- _Work to be completed_
Of the entries below, restate word for word only the section that runs from the line with "The reloj de" to the line with "The pulverizador [marrón]", counting both ends.

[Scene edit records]
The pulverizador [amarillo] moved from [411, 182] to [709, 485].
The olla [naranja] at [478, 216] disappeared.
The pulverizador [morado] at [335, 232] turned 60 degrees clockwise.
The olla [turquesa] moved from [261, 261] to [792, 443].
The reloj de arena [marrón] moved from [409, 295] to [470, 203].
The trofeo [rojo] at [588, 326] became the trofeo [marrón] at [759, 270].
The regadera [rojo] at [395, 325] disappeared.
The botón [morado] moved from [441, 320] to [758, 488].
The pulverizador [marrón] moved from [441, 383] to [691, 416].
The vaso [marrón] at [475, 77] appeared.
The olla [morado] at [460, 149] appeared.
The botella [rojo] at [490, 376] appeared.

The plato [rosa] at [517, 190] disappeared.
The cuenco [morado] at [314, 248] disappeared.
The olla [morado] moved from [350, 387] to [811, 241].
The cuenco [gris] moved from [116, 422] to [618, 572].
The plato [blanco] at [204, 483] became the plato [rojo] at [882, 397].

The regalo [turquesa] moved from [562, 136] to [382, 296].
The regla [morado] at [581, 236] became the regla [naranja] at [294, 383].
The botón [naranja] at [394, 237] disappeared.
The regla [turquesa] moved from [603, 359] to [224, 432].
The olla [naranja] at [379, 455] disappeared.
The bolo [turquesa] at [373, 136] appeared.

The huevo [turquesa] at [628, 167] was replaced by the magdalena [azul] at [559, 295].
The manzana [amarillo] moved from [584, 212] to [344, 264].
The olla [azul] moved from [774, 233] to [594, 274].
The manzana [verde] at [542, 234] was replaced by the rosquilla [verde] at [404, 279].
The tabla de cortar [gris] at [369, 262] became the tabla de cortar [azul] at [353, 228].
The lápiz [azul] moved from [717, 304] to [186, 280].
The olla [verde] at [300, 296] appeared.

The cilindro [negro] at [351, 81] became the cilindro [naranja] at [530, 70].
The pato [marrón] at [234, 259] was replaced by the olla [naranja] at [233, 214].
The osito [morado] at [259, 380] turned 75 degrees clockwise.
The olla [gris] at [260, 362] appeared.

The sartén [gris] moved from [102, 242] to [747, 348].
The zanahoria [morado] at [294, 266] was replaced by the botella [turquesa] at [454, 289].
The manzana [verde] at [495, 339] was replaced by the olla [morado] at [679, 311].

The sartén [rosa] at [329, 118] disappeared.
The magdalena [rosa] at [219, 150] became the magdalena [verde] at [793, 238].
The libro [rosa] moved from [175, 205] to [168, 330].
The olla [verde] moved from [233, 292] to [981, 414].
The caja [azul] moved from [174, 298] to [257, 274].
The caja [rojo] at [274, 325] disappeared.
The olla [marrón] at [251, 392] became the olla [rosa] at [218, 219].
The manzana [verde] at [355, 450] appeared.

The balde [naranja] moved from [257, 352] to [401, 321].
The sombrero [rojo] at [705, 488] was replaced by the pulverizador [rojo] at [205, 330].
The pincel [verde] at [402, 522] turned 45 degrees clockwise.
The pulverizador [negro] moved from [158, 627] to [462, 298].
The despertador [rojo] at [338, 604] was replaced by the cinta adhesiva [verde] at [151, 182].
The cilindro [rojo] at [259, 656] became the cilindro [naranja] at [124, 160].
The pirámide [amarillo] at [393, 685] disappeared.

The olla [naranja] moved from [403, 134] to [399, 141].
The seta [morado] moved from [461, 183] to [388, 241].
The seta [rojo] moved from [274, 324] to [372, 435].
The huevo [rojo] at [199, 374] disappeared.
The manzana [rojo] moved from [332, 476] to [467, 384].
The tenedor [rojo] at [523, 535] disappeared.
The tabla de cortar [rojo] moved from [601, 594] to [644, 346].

- _Exercise response_
The reloj de arena [marrón] moved from [409, 295] to [470, 203].
The trofeo [rojo] at [588, 326] became the trofeo [marrón] at [759, 270].
The regadera [rojo] at [395, 325] disappeared.
The botón [morado] moved from [441, 320] to [758, 488].
The pulverizador [marrón] moved from [441, 383] to [691, 416].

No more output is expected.